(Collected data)
#####

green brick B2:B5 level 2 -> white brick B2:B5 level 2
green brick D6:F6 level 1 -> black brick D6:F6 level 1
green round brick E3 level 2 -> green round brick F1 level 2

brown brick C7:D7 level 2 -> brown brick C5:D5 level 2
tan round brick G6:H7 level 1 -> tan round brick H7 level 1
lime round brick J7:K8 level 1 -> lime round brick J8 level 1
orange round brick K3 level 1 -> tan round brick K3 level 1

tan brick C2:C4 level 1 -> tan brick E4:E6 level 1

#####

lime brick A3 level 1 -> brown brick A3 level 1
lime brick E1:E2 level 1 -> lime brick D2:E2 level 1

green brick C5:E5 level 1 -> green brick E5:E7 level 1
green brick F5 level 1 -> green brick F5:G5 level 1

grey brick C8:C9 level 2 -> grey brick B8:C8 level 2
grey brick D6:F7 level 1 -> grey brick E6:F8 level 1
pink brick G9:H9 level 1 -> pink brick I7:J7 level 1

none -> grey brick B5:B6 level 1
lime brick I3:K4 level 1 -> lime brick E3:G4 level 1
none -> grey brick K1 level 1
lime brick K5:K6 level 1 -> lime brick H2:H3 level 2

#####

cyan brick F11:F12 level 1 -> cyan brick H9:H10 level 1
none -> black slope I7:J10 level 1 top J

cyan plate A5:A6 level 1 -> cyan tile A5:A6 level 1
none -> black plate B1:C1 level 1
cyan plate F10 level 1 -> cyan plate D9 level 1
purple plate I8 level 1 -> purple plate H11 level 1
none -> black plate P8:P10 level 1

#####

Please report every line in the entries above that holds the string "cyan".

(Solved problem)
cyan brick F11:F12 level 1 -> cyan brick H9:H10 level 1
cyan plate A5:A6 level 1 -> cyan tile A5:A6 level 1
cyan plate F10 level 1 -> cyan plate D9 level 1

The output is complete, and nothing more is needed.